- _WHAT TO WORK ON_
Give the number of lines in the records below that hold "cupcake"; nothing else is needed.

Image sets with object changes
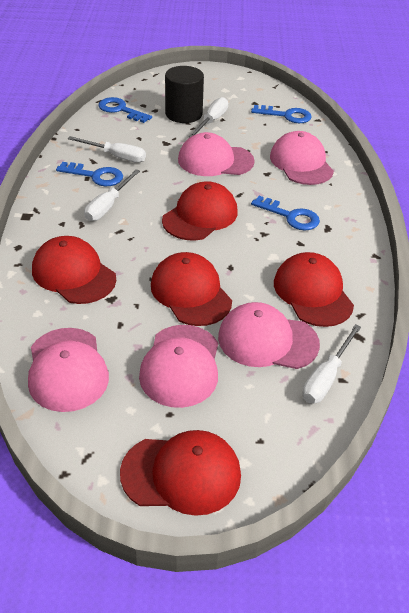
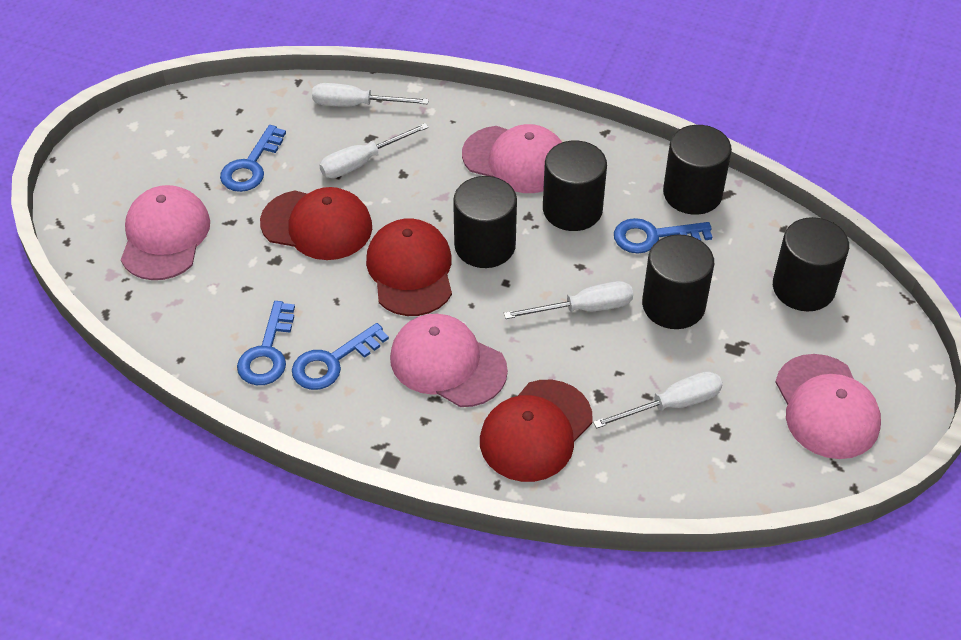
black cylinder: 1 -> 5
pink cap: 5 -> 4
red cap: 5 -> 3

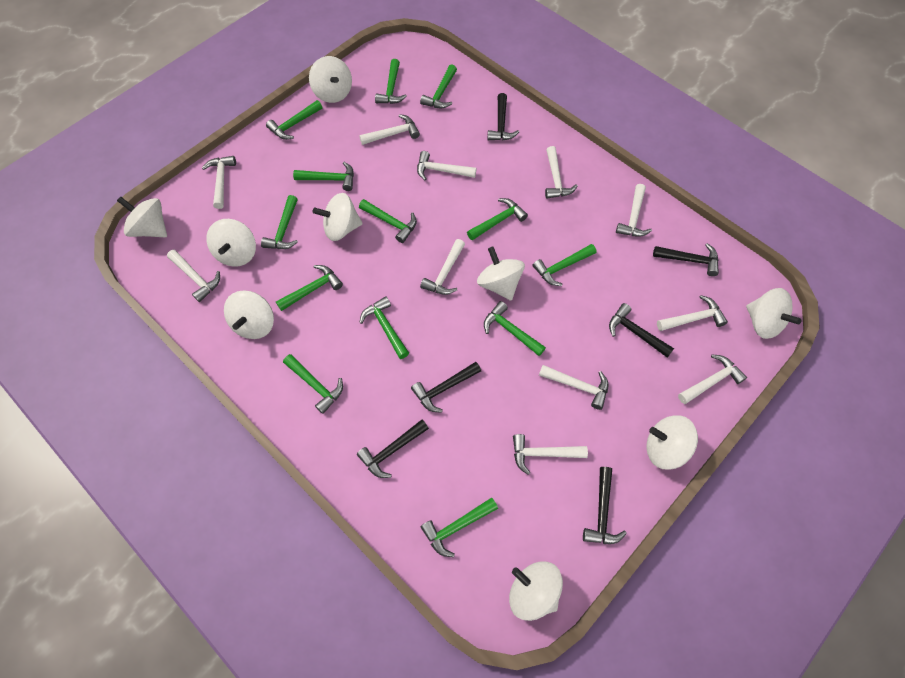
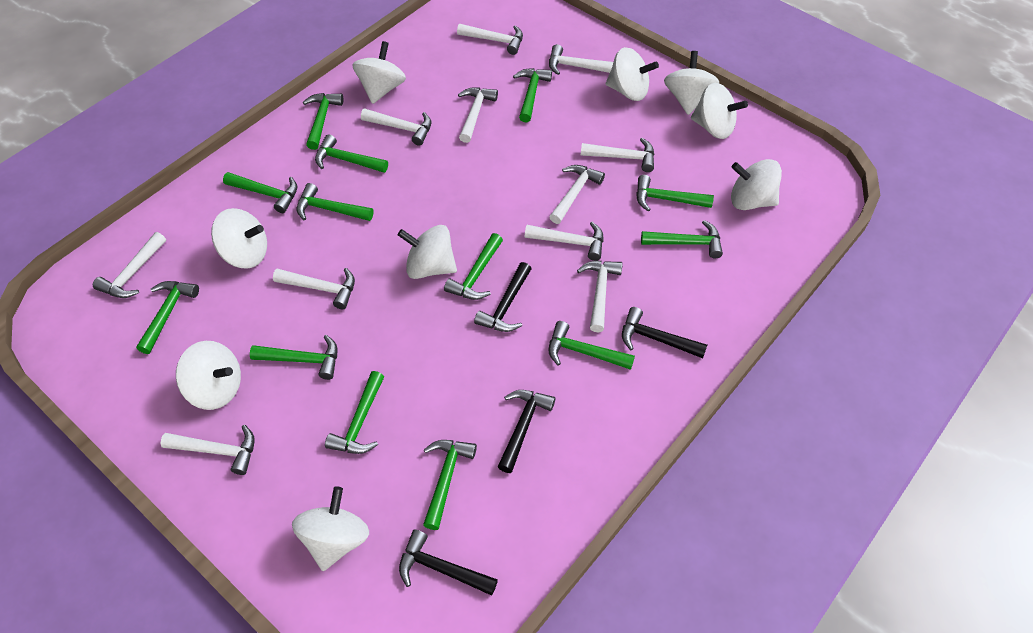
black hammer: 6 -> 4

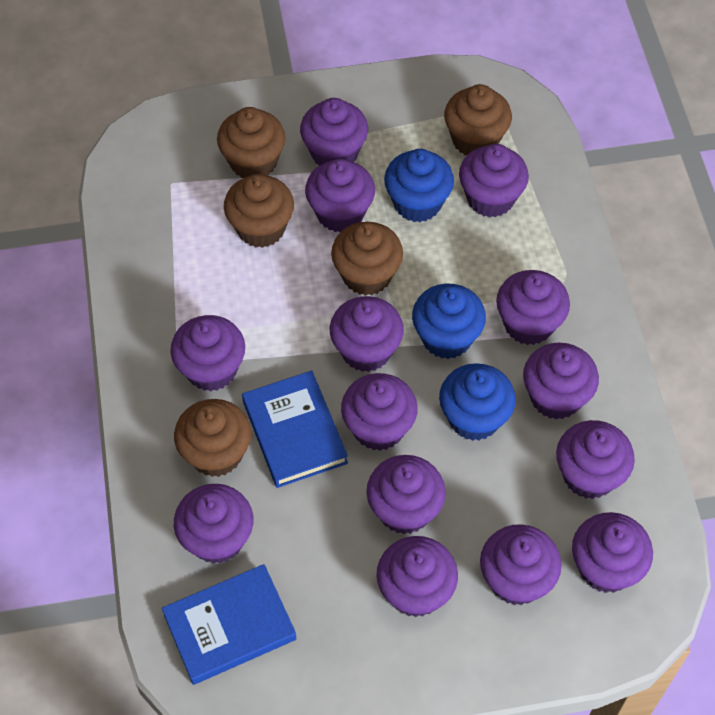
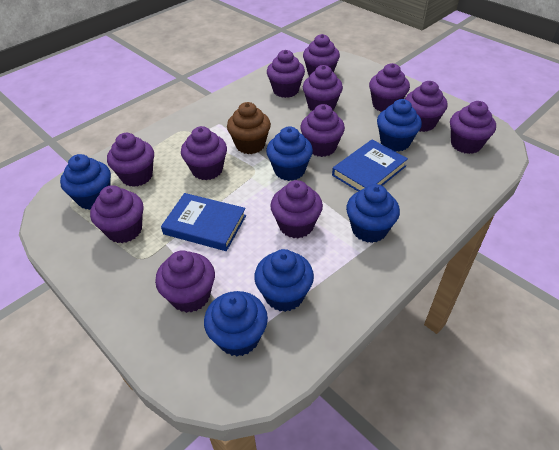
blue cupcake: 3 -> 6
brown cupcake: 5 -> 1
purple cupcake: 14 -> 12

- _OUTPUT BELOW_
3